TASK REQUIREMENTS — Every record should be copied exactly, except that pictures are to be omitted.
** DATASET EXTRACT follows **
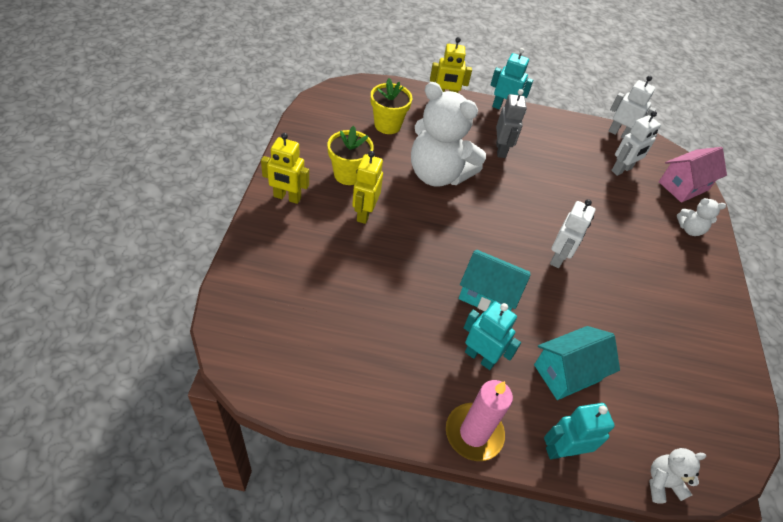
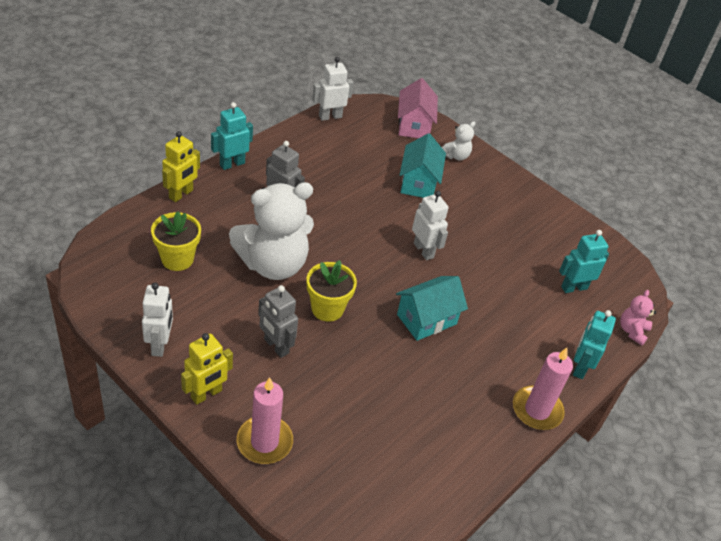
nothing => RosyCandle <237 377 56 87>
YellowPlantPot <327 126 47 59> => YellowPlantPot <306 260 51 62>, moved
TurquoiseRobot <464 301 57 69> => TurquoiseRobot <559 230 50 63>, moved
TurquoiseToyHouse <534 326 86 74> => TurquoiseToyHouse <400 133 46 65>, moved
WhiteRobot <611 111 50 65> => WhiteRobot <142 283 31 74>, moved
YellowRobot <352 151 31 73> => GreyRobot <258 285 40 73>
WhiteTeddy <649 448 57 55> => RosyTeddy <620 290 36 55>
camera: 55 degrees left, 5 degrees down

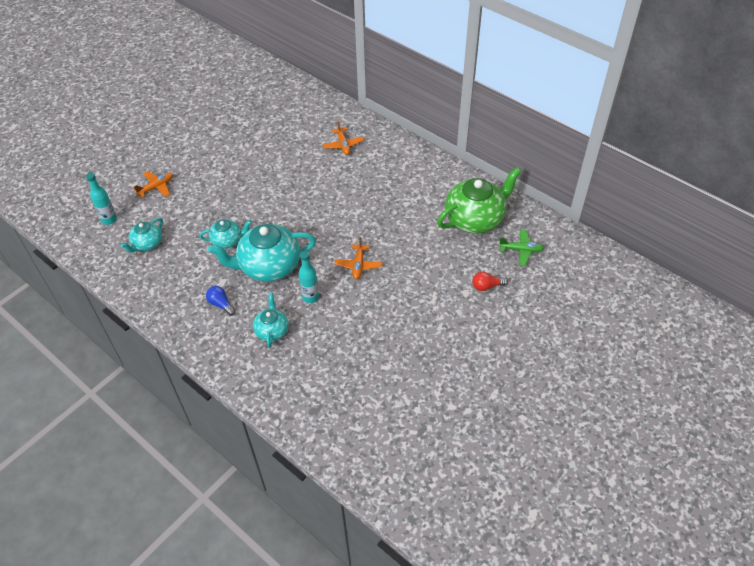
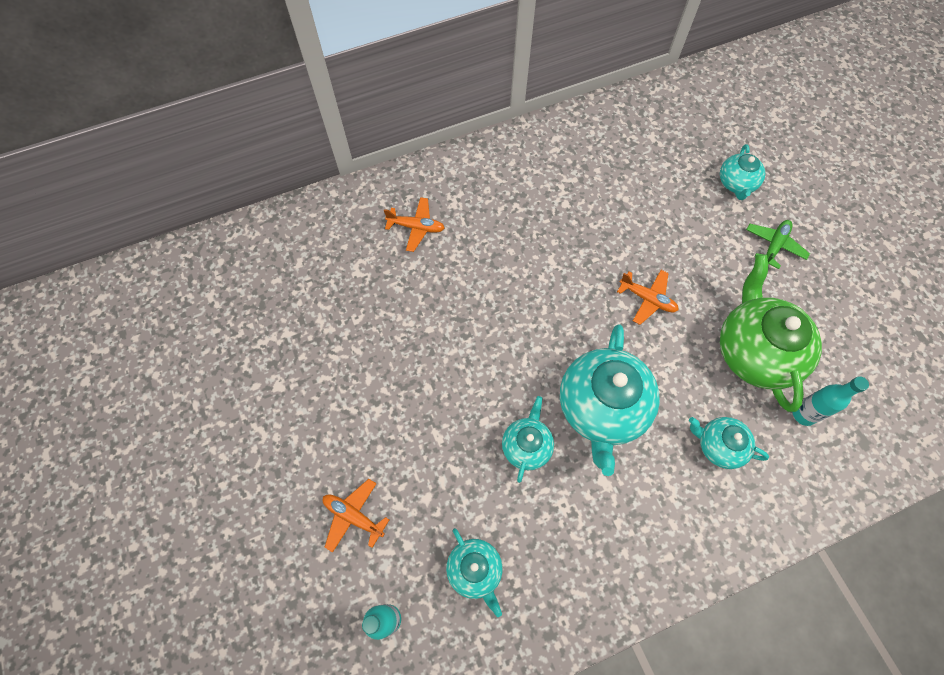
RoyalBlueLightBulb <206 286 30 30> => nothing
TurquoiseDrinkBottle <299 251 20 52> => TurquoiseDrinkBottle <793 376 76 50>, moved
EmeraldChinaTeapot <437 167 84 66> => EmeraldChinaTeapot <720 254 102 158>, moved
EmeraldToyPlane <499 229 45 37> => EmeraldToyPlane <746 220 64 49>, moved
CrimsonLightBulb <472 272 36 19> => TurquoiseChinaTeapot <720 144 46 56>
OrangeToyPlane <134 171 39 27> => OrangeToyPlane <323 479 66 74>, 45 degrees counterclockwise
camera: 65 degrees left, 15 degrees up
** End of DATASET EXTRACT **
ANSWER BOX —
nothing => RosyCandle <237 377 56 87>
YellowPlantPot <327 126 47 59> => YellowPlantPot <306 260 51 62>, moved
TurquoiseRobot <464 301 57 69> => TurquoiseRobot <559 230 50 63>, moved
TurquoiseToyHouse <534 326 86 74> => TurquoiseToyHouse <400 133 46 65>, moved
WhiteRobot <611 111 50 65> => WhiteRobot <142 283 31 74>, moved
YellowRobot <352 151 31 73> => GreyRobot <258 285 40 73>
WhiteTeddy <649 448 57 55> => RosyTeddy <620 290 36 55>
camera: 55 degrees left, 5 degrees down

RoyalBlueLightBulb <206 286 30 30> => nothing
TurquoiseDrinkBottle <299 251 20 52> => TurquoiseDrinkBottle <793 376 76 50>, moved
EmeraldChinaTeapot <437 167 84 66> => EmeraldChinaTeapot <720 254 102 158>, moved
EmeraldToyPlane <499 229 45 37> => EmeraldToyPlane <746 220 64 49>, moved
CrimsonLightBulb <472 272 36 19> => TurquoiseChinaTeapot <720 144 46 56>
OrangeToyPlane <134 171 39 27> => OrangeToyPlane <323 479 66 74>, 45 degrees counterclockwise
camera: 65 degrees left, 15 degrees up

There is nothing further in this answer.